**WHAT TO DO**
Look below and pull out each line with the word "yellow".

══ DATA RECORDS

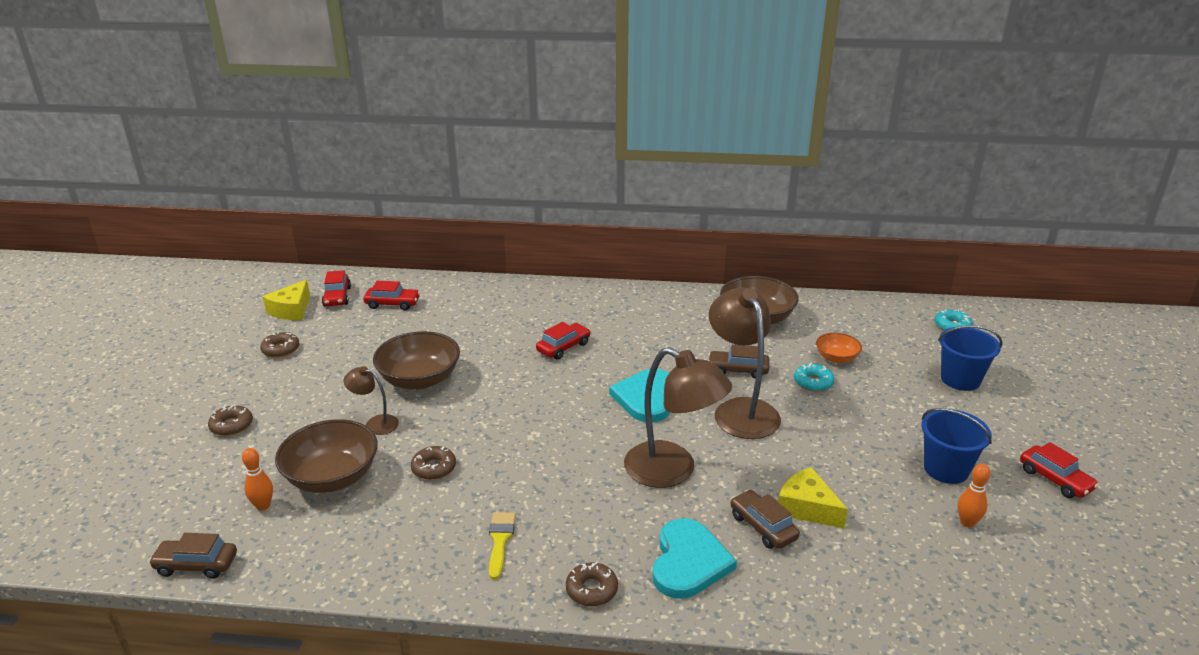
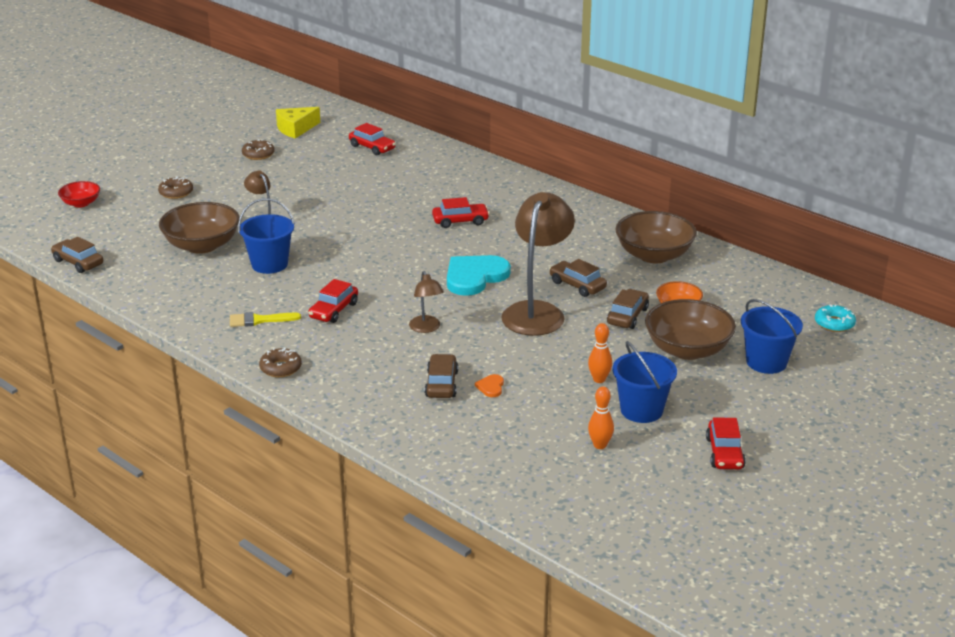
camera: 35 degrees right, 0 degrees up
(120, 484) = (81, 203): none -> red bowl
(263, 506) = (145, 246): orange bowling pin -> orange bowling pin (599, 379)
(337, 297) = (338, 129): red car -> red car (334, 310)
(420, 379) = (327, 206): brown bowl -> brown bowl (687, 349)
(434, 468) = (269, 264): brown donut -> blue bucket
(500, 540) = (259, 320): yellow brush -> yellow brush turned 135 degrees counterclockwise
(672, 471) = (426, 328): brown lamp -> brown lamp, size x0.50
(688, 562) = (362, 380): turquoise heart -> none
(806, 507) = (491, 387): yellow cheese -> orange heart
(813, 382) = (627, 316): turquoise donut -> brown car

════
══ DATA RECORDS

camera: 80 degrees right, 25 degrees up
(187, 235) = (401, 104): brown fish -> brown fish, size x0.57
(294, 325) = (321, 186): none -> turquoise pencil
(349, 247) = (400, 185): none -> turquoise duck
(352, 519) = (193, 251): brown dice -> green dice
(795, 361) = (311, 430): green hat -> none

════
══ DATA RECORDS

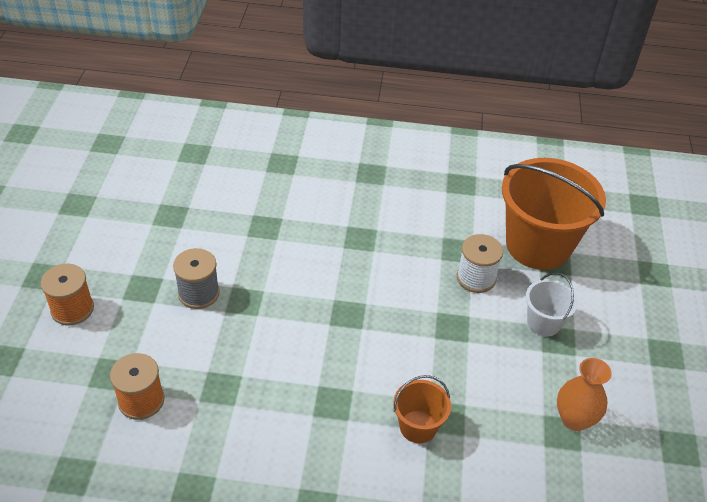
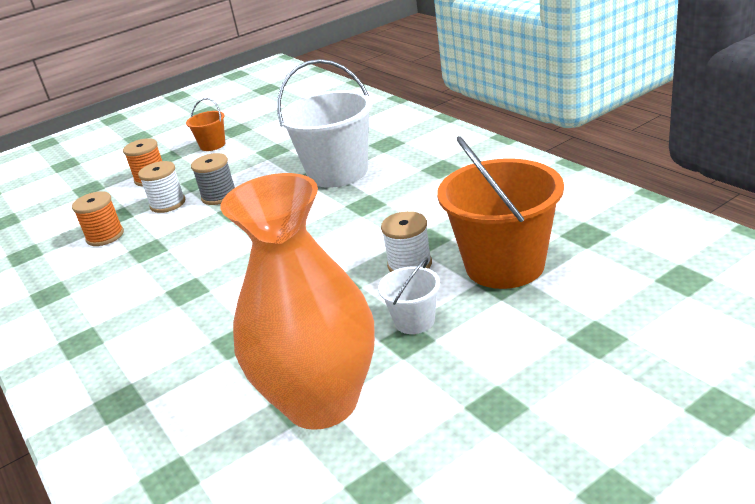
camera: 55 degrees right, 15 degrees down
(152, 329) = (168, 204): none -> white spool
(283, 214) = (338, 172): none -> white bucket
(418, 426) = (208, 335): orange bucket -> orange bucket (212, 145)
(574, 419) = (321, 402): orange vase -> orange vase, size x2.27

════

**RESULT**
(500, 540) = (259, 320): yellow brush -> yellow brush turned 135 degrees counterclockwise
(806, 507) = (491, 387): yellow cheese -> orange heart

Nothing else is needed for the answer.